Extracted material:

*****

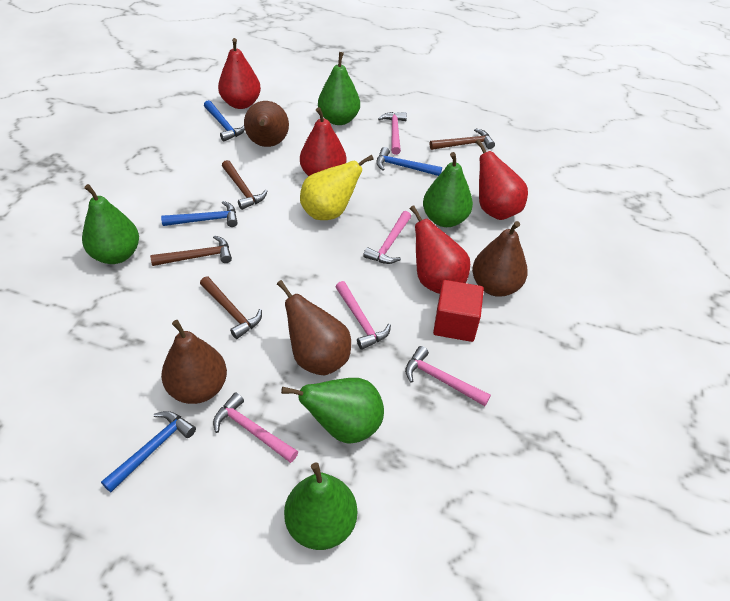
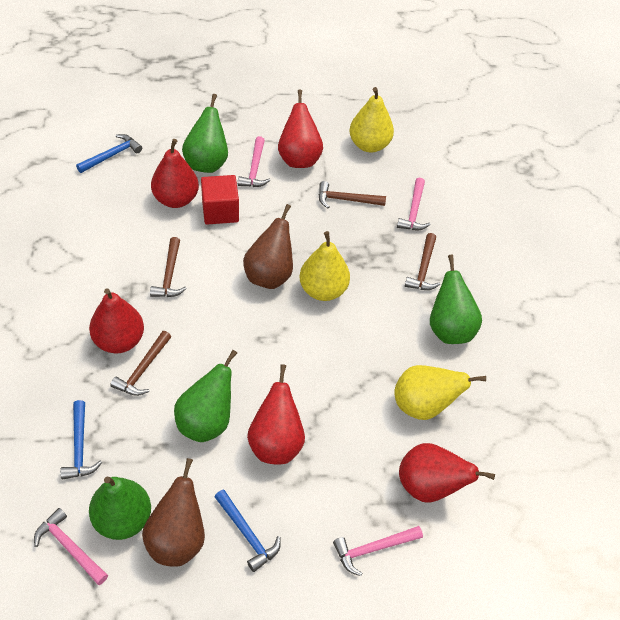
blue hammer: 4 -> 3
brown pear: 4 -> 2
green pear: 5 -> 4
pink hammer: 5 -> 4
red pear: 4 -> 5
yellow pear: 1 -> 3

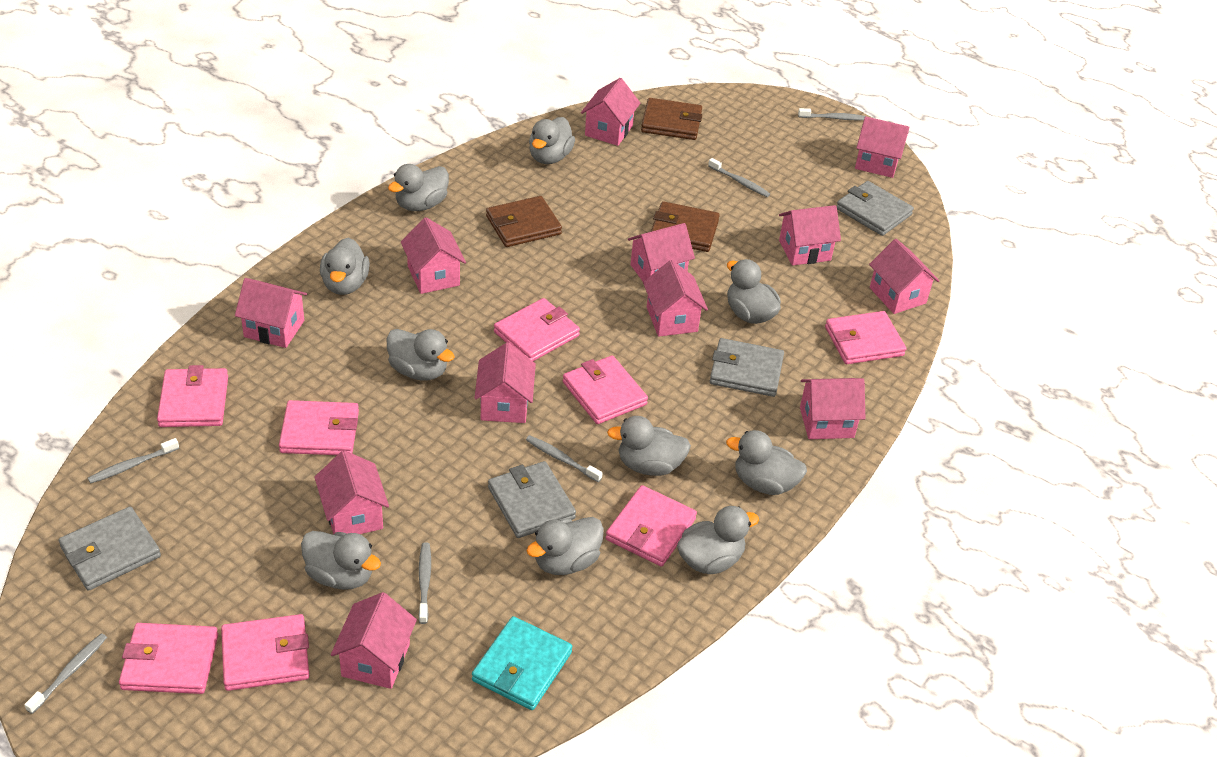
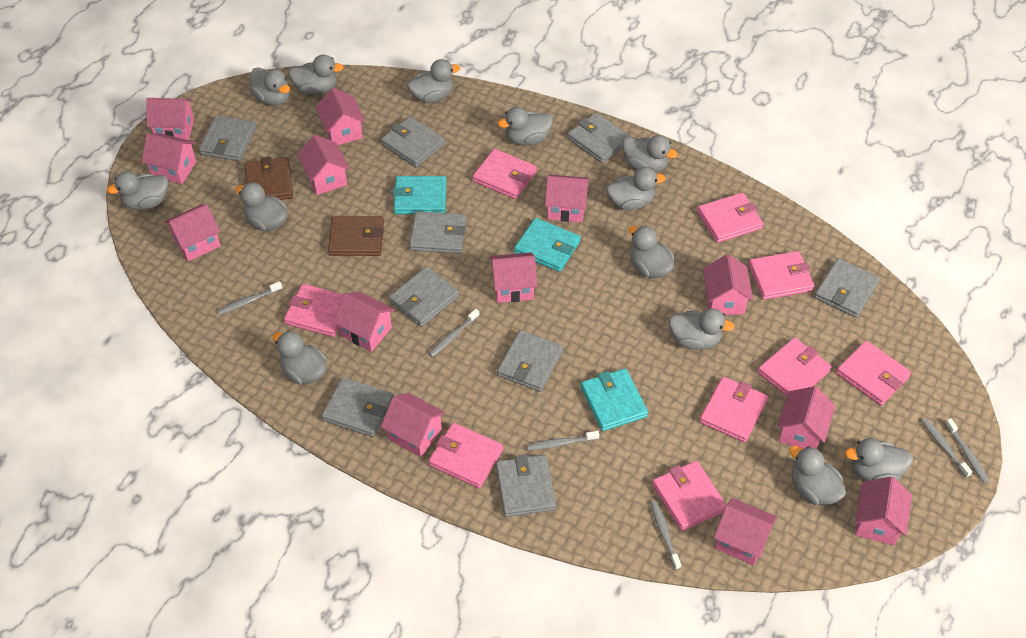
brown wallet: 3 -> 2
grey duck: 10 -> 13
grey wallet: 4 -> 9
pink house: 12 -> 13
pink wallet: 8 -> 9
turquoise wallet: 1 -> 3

*****

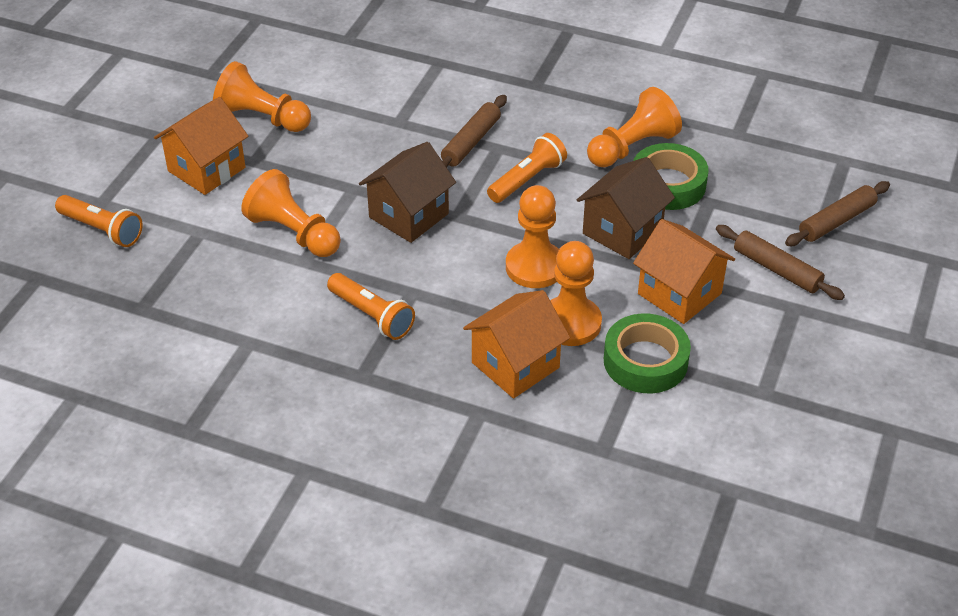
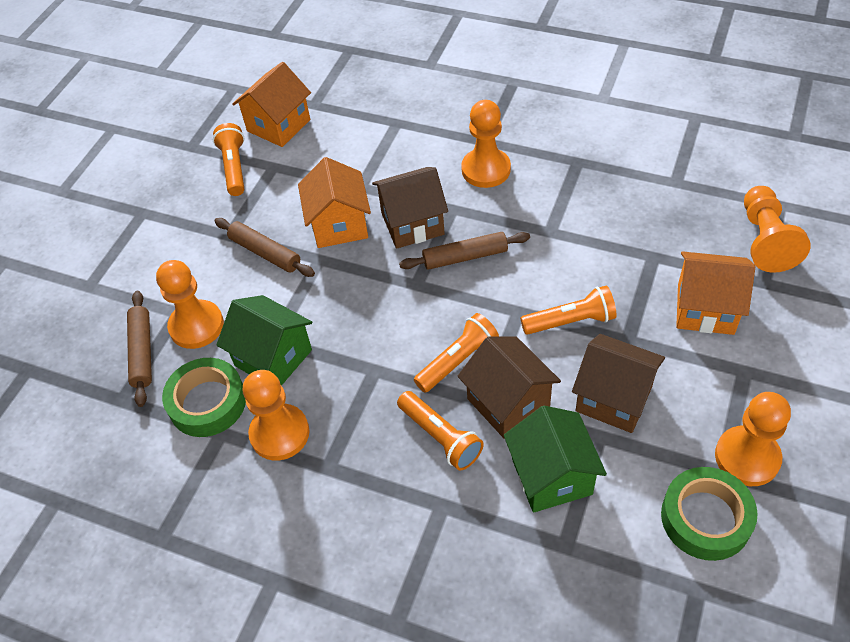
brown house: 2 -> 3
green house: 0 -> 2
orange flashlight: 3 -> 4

*****

What needs to be done:
In the listing, find every line containing the word "pear" and list it.

Answer box:
brown pear: 4 -> 2
green pear: 5 -> 4
red pear: 4 -> 5
yellow pear: 1 -> 3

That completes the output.